_Assignment_
When the line containing "R25: 10k (SRC, U1/in-) -> 10k (MIC, VN2)" is reached, begin reproducing lines exactly and continue through the last line of the records below.

------------------------------------------------------------------------

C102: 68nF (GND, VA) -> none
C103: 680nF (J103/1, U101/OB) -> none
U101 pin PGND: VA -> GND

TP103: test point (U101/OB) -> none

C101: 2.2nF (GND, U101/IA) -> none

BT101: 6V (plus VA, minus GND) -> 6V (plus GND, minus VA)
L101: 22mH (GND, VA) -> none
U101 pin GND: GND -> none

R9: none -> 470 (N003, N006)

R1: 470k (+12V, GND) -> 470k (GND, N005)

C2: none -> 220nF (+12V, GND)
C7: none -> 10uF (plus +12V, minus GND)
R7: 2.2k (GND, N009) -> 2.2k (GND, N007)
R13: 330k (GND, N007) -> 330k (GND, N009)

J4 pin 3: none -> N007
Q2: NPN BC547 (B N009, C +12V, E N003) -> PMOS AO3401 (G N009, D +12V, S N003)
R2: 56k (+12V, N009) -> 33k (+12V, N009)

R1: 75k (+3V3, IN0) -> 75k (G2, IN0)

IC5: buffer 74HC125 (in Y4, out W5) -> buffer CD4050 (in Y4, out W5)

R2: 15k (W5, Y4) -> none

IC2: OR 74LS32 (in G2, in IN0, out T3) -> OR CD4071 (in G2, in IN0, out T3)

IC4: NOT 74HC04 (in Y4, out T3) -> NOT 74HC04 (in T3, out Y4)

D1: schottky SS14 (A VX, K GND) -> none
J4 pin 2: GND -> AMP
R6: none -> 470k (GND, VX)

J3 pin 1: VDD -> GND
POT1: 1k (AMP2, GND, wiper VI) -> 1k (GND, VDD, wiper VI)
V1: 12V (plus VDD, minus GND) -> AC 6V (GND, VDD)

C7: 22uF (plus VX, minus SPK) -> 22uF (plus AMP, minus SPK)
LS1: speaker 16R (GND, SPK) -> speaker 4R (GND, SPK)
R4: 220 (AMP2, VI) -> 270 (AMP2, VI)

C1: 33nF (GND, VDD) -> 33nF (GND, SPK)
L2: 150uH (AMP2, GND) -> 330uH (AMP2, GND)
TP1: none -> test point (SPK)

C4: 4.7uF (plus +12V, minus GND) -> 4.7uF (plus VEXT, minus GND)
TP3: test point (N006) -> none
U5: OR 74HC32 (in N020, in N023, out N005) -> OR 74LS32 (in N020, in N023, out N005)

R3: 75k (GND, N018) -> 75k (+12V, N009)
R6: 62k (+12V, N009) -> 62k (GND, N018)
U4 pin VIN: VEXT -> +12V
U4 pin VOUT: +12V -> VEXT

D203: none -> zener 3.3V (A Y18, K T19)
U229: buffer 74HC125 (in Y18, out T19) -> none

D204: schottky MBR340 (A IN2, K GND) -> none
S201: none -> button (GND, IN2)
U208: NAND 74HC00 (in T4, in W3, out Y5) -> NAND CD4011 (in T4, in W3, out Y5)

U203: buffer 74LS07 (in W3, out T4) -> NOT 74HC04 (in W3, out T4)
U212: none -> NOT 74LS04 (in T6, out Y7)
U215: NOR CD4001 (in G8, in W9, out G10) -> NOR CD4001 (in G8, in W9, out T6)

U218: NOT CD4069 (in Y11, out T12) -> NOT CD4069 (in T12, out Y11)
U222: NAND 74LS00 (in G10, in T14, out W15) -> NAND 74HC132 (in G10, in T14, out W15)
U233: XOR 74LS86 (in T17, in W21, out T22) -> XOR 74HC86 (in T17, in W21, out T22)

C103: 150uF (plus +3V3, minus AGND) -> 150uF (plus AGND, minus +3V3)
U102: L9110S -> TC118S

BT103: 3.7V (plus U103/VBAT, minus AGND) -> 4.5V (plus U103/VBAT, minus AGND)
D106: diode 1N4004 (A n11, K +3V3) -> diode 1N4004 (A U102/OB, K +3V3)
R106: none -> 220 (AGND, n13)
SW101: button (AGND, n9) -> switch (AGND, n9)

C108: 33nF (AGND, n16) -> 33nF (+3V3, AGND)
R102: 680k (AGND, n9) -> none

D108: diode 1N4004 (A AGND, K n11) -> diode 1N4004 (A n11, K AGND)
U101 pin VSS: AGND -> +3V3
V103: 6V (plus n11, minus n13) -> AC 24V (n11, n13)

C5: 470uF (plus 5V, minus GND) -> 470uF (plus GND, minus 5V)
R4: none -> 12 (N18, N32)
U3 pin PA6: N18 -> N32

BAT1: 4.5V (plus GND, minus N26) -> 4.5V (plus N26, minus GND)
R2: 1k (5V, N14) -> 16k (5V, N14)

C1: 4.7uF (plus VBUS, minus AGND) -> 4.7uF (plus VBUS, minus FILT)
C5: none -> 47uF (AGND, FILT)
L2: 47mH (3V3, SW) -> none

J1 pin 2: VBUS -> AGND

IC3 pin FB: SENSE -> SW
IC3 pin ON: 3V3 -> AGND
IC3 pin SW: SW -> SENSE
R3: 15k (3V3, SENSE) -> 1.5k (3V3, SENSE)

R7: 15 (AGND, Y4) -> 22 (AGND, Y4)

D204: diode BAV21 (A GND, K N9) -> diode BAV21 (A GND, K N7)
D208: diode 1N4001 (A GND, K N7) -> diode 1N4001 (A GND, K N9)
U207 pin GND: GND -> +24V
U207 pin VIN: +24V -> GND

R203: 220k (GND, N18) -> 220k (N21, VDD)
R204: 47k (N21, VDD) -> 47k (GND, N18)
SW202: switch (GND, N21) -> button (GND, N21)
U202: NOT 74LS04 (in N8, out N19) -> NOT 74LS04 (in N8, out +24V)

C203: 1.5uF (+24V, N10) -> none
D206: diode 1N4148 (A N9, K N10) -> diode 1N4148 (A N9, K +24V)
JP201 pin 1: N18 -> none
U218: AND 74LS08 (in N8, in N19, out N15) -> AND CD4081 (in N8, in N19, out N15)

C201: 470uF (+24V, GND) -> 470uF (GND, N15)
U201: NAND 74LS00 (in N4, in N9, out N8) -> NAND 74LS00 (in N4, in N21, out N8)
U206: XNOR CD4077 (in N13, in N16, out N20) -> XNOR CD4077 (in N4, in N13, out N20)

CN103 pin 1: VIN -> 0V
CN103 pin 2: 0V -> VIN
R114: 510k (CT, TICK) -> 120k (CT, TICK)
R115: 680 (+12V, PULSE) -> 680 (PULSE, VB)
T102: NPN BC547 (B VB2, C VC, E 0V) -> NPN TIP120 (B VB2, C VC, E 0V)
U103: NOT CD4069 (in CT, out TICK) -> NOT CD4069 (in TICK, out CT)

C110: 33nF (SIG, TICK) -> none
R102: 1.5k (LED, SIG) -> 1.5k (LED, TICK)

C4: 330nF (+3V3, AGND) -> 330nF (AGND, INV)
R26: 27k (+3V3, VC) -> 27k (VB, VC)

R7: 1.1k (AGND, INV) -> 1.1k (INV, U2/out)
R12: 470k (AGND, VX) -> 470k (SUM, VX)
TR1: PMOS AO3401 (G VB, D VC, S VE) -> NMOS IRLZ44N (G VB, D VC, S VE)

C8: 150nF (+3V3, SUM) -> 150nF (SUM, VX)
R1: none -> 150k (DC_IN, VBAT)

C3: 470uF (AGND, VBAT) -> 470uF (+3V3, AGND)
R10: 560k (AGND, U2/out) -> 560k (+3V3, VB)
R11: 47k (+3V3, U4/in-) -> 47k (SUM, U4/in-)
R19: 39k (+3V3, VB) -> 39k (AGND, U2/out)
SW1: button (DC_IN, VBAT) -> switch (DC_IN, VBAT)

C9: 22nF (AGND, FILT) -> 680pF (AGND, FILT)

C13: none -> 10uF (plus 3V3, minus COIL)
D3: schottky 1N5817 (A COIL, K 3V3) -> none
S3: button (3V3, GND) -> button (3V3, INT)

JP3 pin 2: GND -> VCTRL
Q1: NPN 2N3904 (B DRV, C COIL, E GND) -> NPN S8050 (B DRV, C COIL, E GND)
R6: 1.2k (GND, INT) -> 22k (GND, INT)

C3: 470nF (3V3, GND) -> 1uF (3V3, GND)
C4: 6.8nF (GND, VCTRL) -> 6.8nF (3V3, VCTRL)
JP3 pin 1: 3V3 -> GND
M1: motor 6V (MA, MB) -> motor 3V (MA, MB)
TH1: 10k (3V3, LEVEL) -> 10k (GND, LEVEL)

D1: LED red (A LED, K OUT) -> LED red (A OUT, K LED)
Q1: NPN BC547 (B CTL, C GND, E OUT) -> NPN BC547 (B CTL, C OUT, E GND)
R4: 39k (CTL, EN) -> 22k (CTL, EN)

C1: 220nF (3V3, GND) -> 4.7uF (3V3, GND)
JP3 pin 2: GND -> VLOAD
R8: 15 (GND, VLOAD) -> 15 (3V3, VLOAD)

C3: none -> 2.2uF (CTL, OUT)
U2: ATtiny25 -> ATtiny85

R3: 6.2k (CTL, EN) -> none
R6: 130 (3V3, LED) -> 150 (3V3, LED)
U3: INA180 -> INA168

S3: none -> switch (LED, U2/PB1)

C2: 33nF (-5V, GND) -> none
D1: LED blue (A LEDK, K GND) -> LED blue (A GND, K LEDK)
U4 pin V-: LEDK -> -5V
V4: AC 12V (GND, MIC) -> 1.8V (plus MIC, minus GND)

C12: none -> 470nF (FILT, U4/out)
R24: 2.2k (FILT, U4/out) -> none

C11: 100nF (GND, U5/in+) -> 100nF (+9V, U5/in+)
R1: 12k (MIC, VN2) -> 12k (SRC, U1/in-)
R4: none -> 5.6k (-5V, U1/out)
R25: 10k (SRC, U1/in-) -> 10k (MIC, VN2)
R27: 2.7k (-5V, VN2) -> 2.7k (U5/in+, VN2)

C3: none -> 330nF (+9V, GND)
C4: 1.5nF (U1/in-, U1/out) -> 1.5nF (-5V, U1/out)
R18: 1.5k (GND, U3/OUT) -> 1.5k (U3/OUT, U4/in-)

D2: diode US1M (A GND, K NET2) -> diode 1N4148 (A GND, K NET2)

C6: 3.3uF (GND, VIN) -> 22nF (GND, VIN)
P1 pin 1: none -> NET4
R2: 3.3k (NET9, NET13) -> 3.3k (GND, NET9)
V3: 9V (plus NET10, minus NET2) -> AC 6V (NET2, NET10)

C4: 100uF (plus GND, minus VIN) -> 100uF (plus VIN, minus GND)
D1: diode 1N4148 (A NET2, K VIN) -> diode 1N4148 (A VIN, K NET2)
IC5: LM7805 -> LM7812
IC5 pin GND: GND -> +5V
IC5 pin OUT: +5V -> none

------------------------------------------------------------------------

_Response_
R25: 10k (SRC, U1/in-) -> 10k (MIC, VN2)
R27: 2.7k (-5V, VN2) -> 2.7k (U5/in+, VN2)

C3: none -> 330nF (+9V, GND)
C4: 1.5nF (U1/in-, U1/out) -> 1.5nF (-5V, U1/out)
R18: 1.5k (GND, U3/OUT) -> 1.5k (U3/OUT, U4/in-)

D2: diode US1M (A GND, K NET2) -> diode 1N4148 (A GND, K NET2)

C6: 3.3uF (GND, VIN) -> 22nF (GND, VIN)
P1 pin 1: none -> NET4
R2: 3.3k (NET9, NET13) -> 3.3k (GND, NET9)
V3: 9V (plus NET10, minus NET2) -> AC 6V (NET2, NET10)

C4: 100uF (plus GND, minus VIN) -> 100uF (plus VIN, minus GND)
D1: diode 1N4148 (A NET2, K VIN) -> diode 1N4148 (A VIN, K NET2)
IC5: LM7805 -> LM7812
IC5 pin GND: GND -> +5V
IC5 pin OUT: +5V -> none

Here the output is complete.